* WORK ORDER *
Please return only the lines from the one holding "turquoise key [831,306,864,358]" through the one holding "none -> blue egg [304,357,336,395]", exactly as they appear in the records below, both ends included.

* DATASET *
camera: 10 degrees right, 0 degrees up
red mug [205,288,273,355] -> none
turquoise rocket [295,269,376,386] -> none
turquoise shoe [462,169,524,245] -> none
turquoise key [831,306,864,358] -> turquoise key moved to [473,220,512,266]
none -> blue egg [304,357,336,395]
==
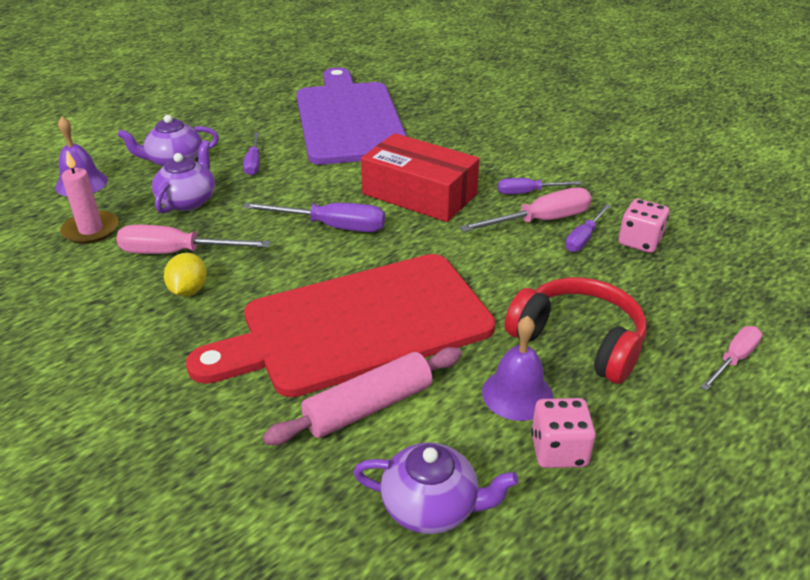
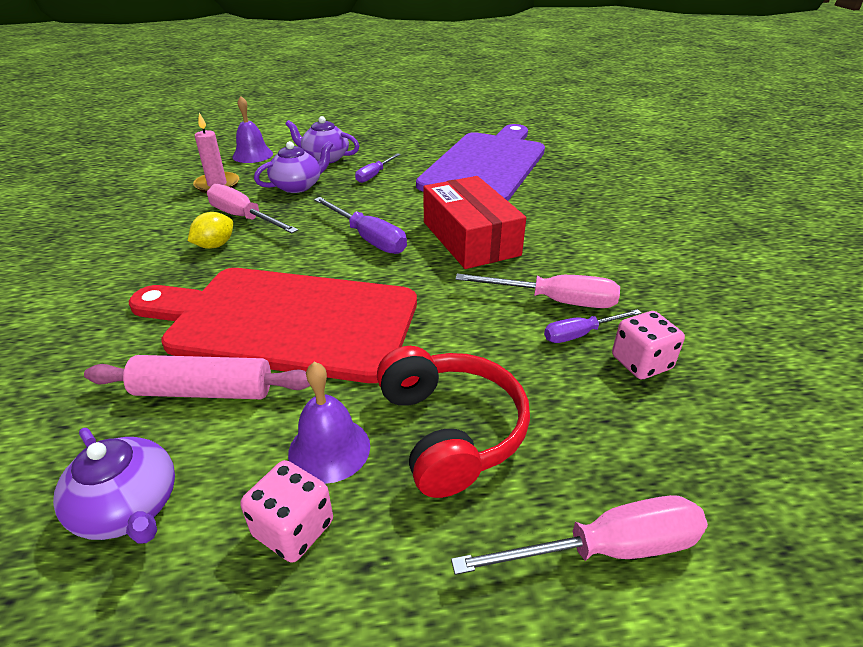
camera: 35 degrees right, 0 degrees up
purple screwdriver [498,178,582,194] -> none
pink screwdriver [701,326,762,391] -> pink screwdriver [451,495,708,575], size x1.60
==
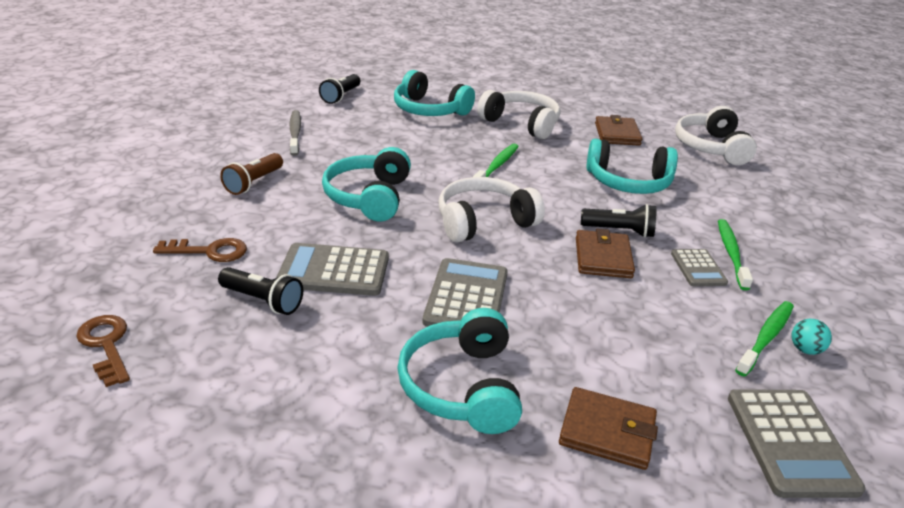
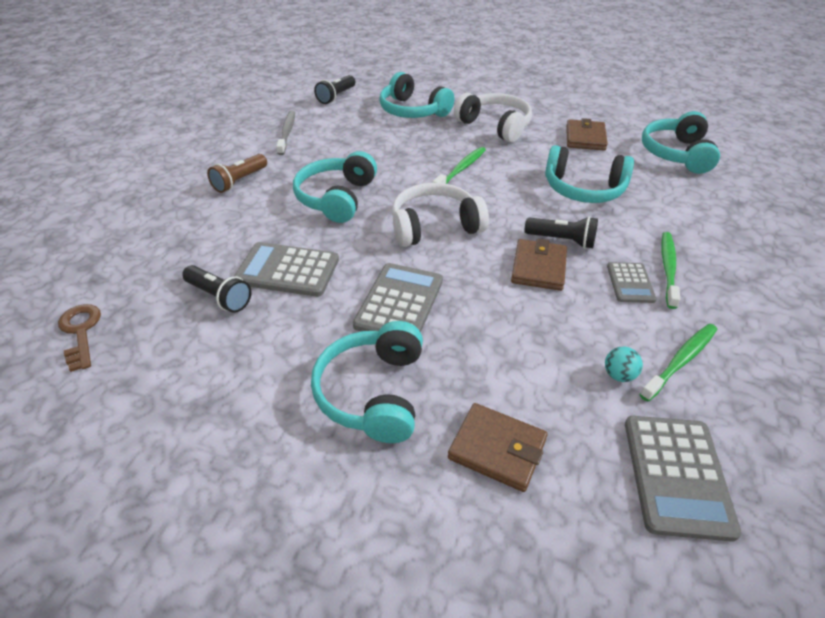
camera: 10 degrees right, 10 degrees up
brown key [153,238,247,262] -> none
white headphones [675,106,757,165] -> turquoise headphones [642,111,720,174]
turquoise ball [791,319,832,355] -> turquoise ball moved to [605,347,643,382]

* RESULT OF THIS EXERCISE *
turquoise key [831,306,864,358] -> turquoise key moved to [473,220,512,266]
none -> blue egg [304,357,336,395]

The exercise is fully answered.